- Problem requirements
Using the entries that follow, state how many lines contain "none", with no other words.

------ Given records

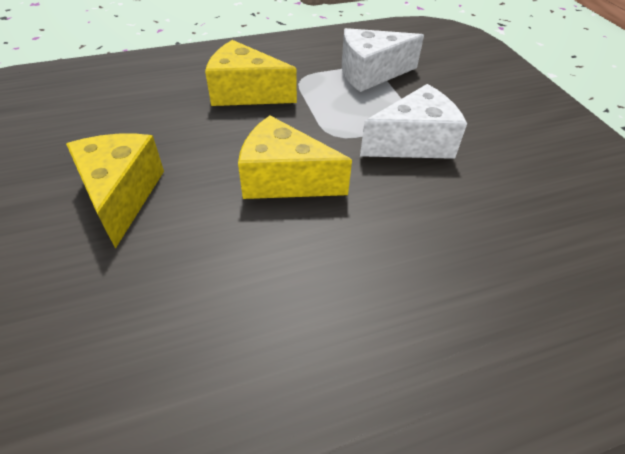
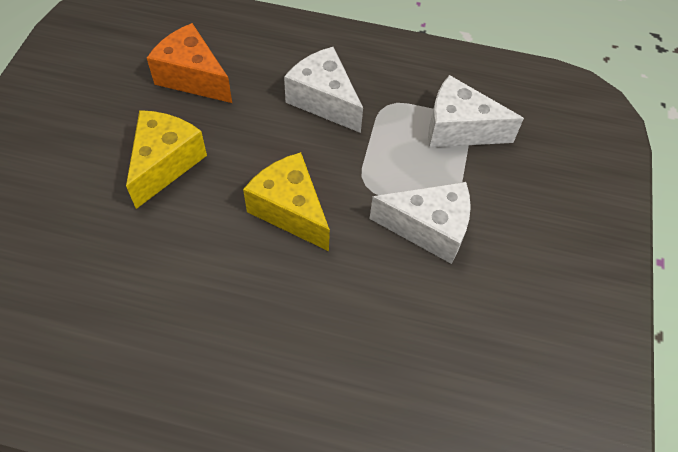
camera: 30 degrees right, 10 degrees up
(102, 119) = (192, 77): none -> orange cheese
(245, 93) = (324, 100): yellow cheese -> white cheese

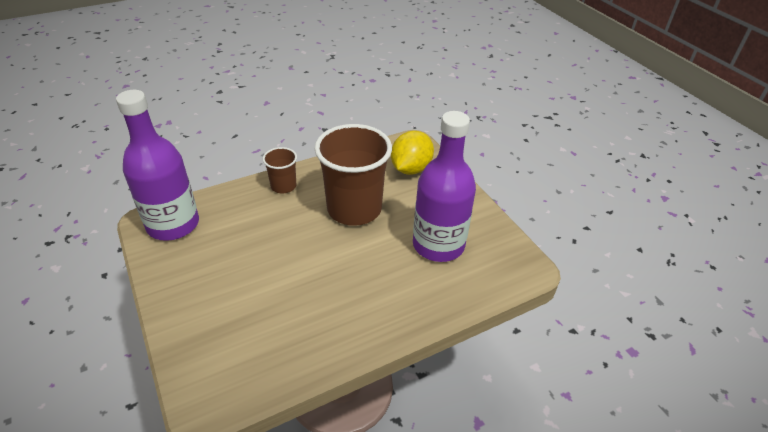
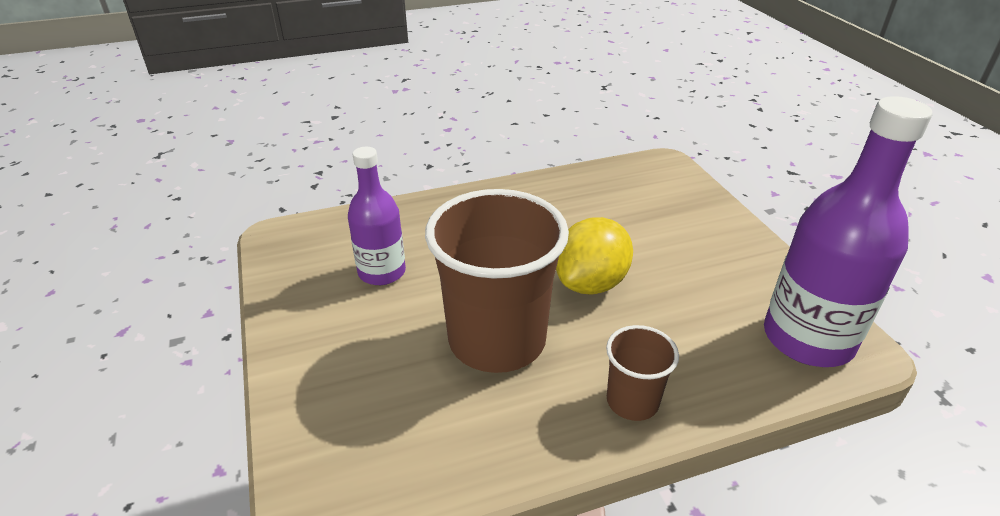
camera: 170 degrees left, 5 degrees down
(411, 169) = (359, 421): yellow lemon -> yellow lemon (591, 283)
(438, 245) = (382, 272): purple bottle -> purple bottle, size x0.61

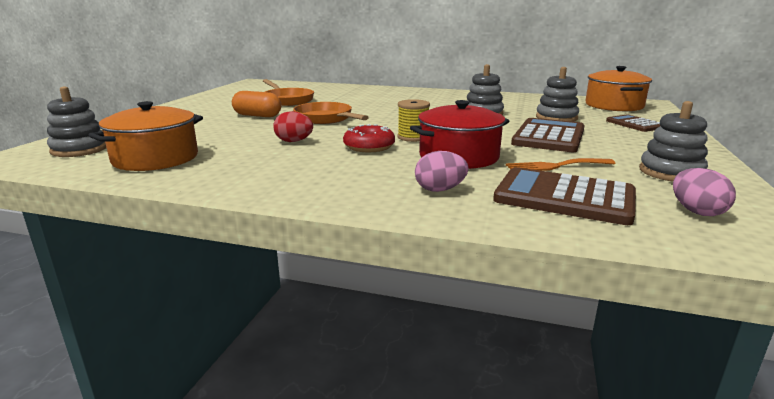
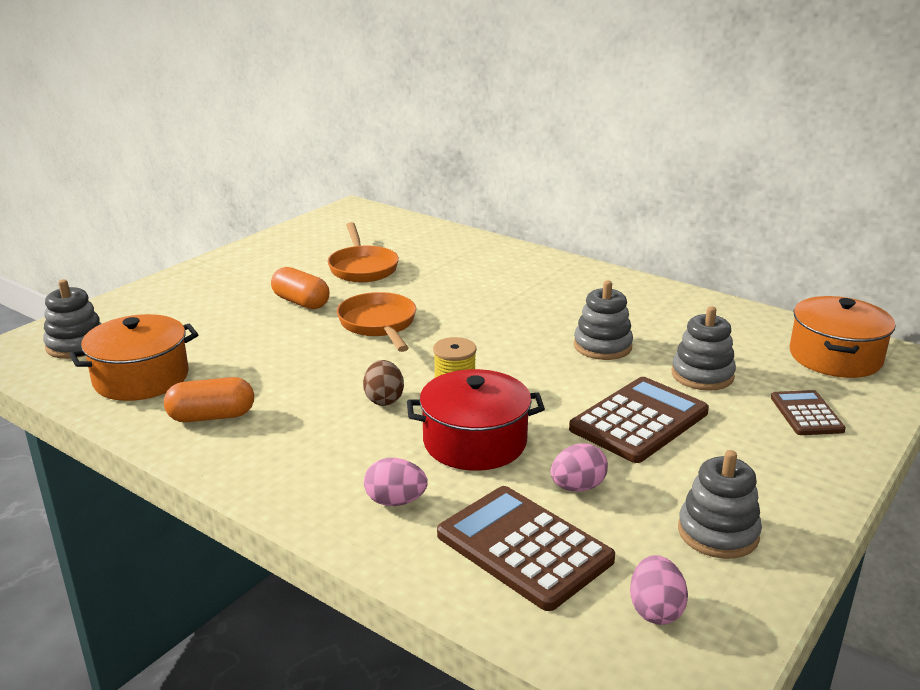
camera: 20 degrees right, 5 degrees up
(238, 169) = (211, 416): none -> orange capsule
(294, 141) = (305, 371): red egg -> none
(369, 147) = (384, 399): red donut -> brown egg
(555, 166) = (577, 487): orange fork -> pink egg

------------

- Answer space
3